-------- Data excerpts --------

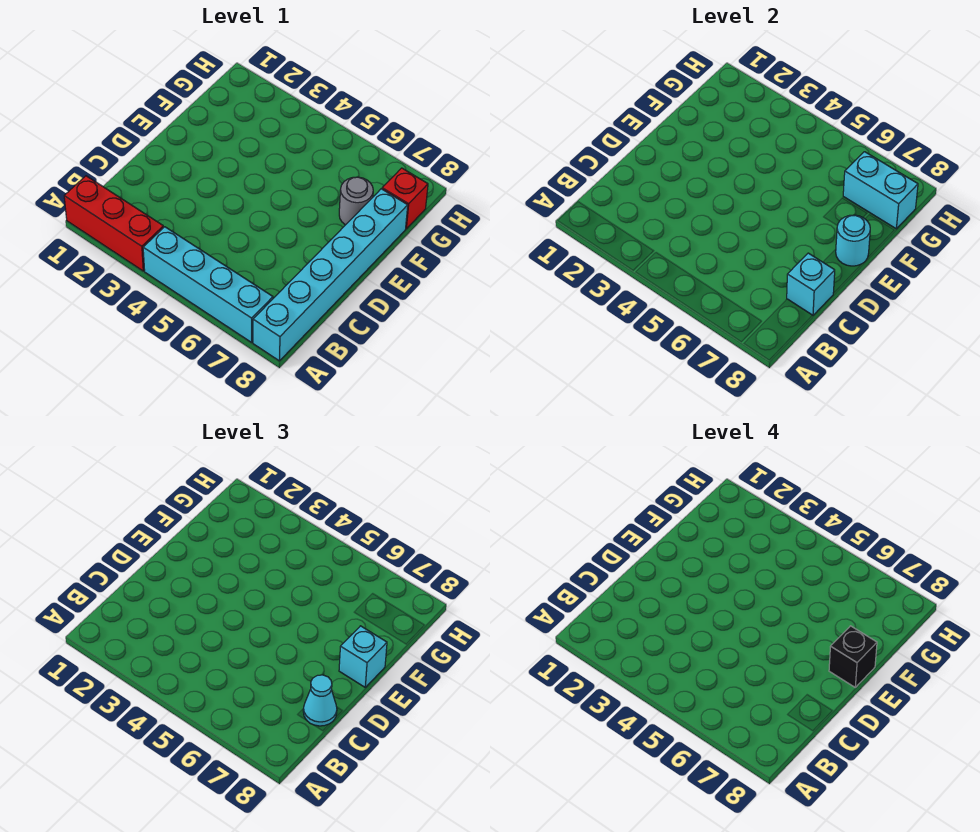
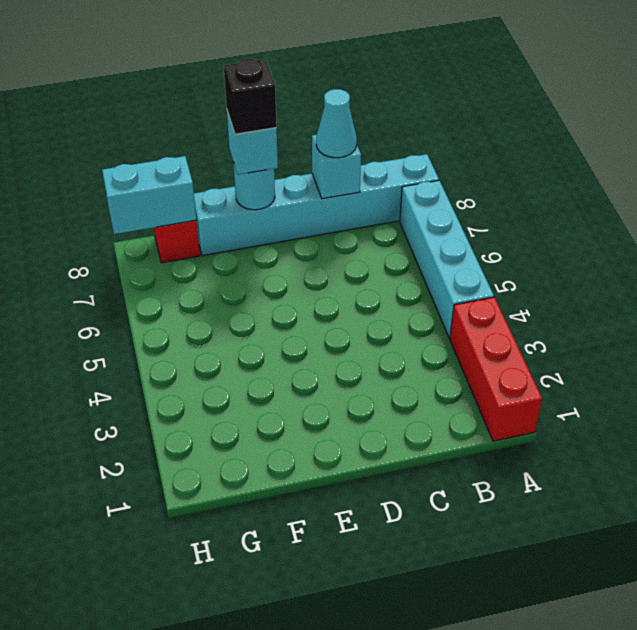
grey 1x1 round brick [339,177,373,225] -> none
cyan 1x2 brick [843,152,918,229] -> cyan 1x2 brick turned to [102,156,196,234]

--------
-------- Data excerpts --------

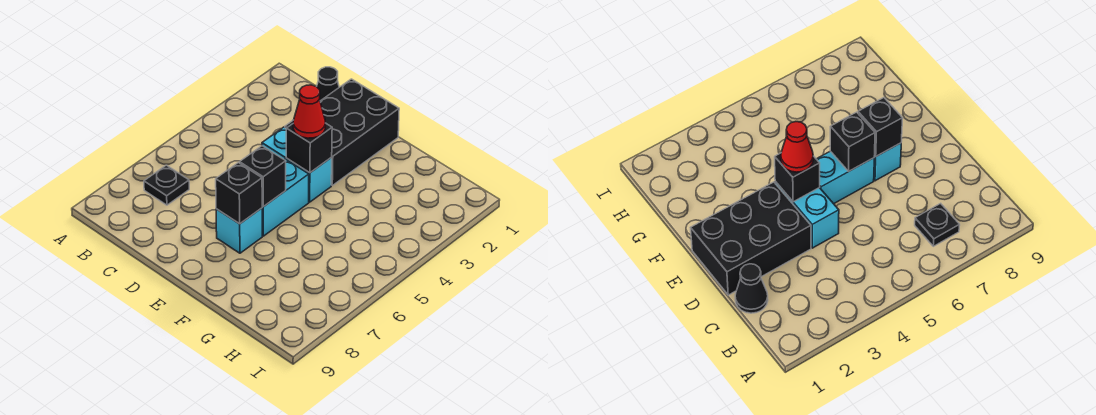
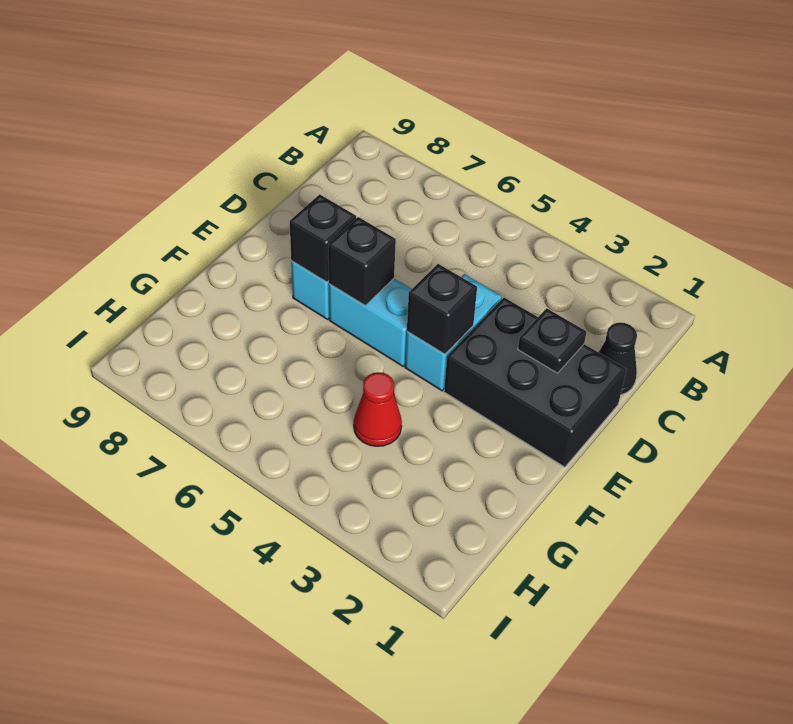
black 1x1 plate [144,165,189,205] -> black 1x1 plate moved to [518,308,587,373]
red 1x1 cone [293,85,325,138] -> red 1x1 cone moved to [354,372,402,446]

--------
-------- Data excerpts --------

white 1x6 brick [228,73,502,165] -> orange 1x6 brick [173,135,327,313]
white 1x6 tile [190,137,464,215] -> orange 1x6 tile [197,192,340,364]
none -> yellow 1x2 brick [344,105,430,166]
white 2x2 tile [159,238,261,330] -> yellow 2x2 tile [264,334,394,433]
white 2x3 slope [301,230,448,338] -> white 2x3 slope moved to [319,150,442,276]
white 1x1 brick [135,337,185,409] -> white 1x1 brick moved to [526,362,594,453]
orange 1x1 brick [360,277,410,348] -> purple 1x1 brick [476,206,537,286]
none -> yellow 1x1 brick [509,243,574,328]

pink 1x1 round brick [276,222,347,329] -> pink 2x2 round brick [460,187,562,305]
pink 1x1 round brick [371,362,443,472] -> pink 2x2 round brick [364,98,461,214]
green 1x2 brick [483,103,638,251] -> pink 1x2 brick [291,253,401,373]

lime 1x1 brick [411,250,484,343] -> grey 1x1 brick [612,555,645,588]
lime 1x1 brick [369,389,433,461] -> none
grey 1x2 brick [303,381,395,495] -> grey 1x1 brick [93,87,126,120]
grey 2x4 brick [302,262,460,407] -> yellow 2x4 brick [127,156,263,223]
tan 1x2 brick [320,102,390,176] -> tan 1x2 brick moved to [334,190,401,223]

--------

# Try it
In the entries above, find lines with "orange" and copy each.

# Response to this task
white 1x6 brick [228,73,502,165] -> orange 1x6 brick [173,135,327,313]
white 1x6 tile [190,137,464,215] -> orange 1x6 tile [197,192,340,364]
orange 1x1 brick [360,277,410,348] -> purple 1x1 brick [476,206,537,286]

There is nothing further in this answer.